[Listed entries Boundary: Start]
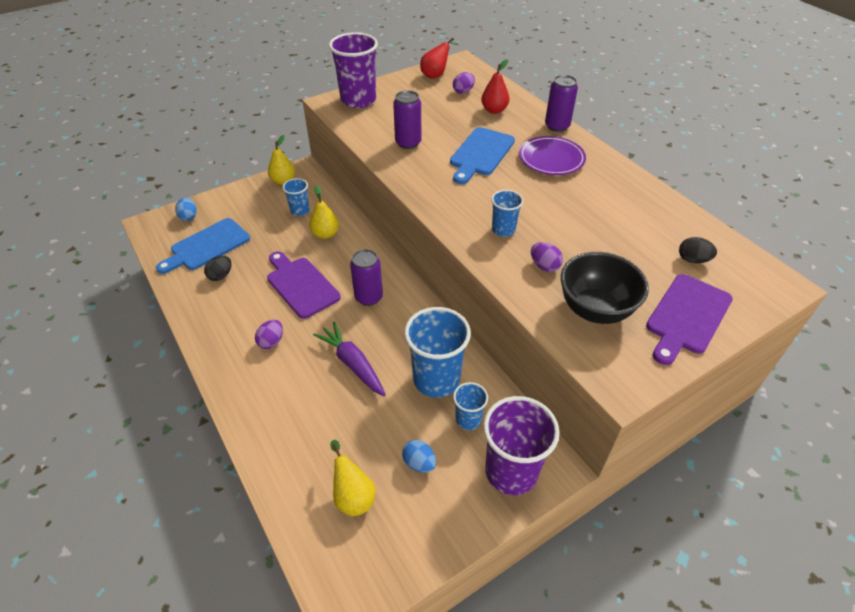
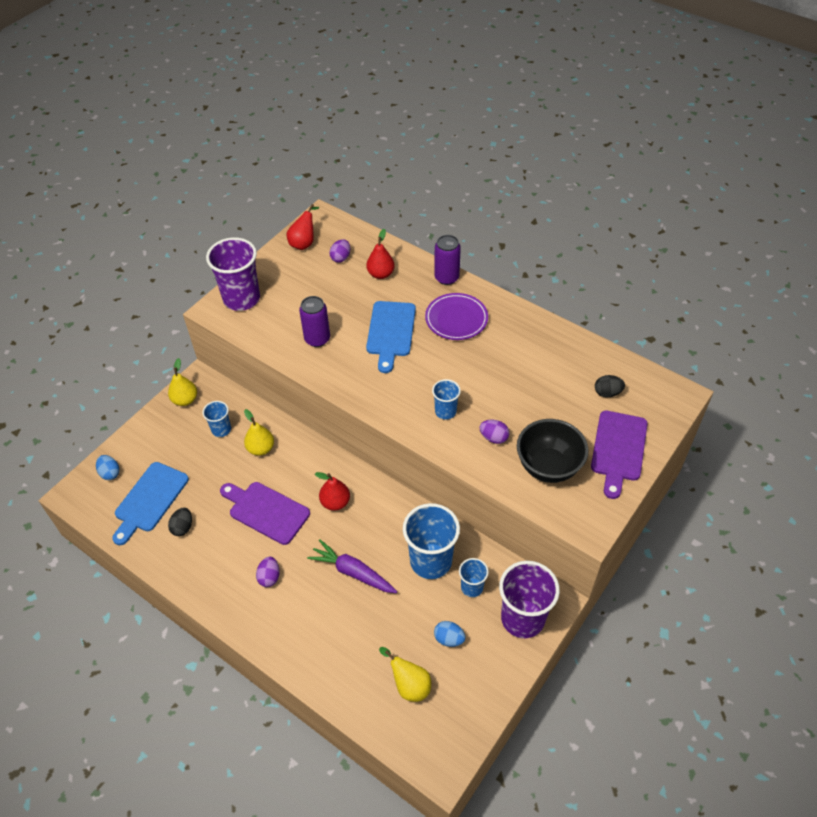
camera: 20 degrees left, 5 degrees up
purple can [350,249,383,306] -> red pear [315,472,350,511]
[Listed entries Boundary: End]
[Listed entries Boundary: Start]
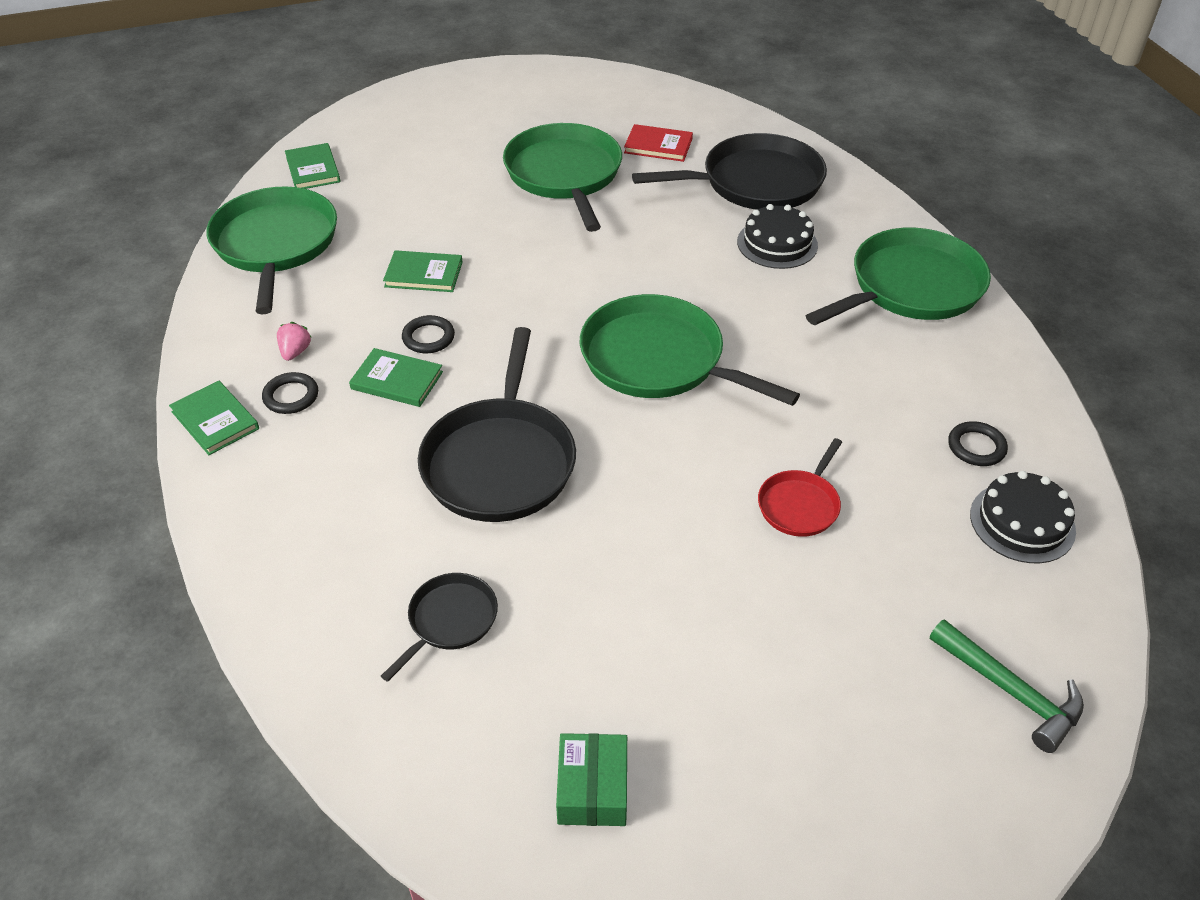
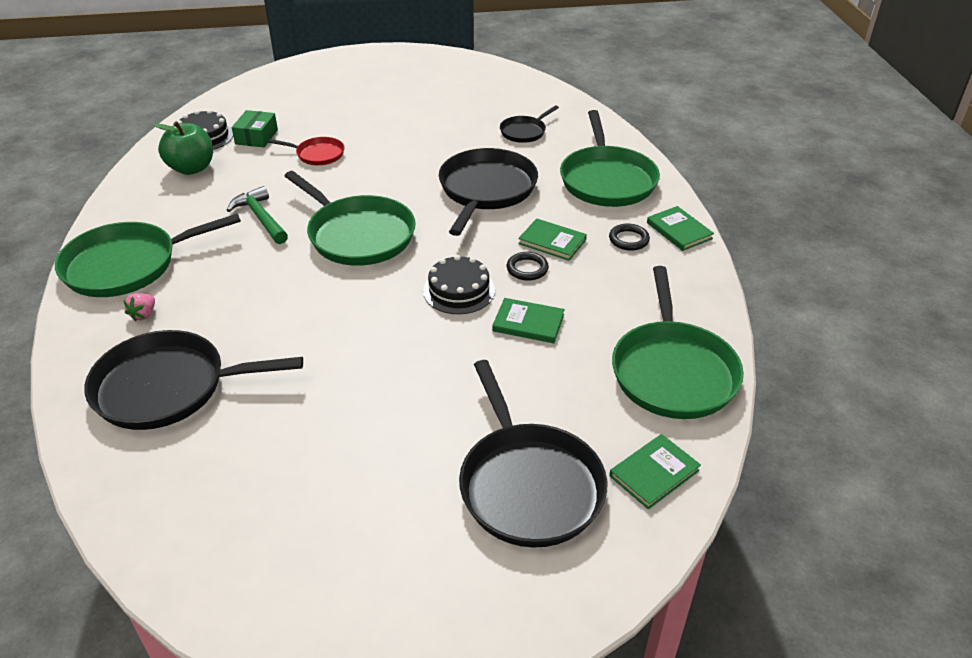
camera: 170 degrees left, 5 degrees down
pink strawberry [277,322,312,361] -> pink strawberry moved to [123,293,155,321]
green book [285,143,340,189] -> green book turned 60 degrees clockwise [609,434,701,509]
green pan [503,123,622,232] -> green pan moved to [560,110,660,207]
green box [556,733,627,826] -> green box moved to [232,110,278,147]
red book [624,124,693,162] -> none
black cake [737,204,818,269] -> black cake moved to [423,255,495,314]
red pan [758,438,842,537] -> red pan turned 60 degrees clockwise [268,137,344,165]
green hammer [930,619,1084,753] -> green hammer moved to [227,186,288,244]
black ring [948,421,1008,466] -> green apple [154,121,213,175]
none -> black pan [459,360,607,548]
[Listed entries Boundary: End]
Task brief => In the listing above, locate the line containing "green pan [503,123,622,232]" and the line containing "none -> black pan [459,360,607,548]", then transcribe both and every line between them verbatim.

Solution for this problem =>
green pan [503,123,622,232] -> green pan moved to [560,110,660,207]
green box [556,733,627,826] -> green box moved to [232,110,278,147]
red book [624,124,693,162] -> none
black cake [737,204,818,269] -> black cake moved to [423,255,495,314]
red pan [758,438,842,537] -> red pan turned 60 degrees clockwise [268,137,344,165]
green hammer [930,619,1084,753] -> green hammer moved to [227,186,288,244]
black ring [948,421,1008,466] -> green apple [154,121,213,175]
none -> black pan [459,360,607,548]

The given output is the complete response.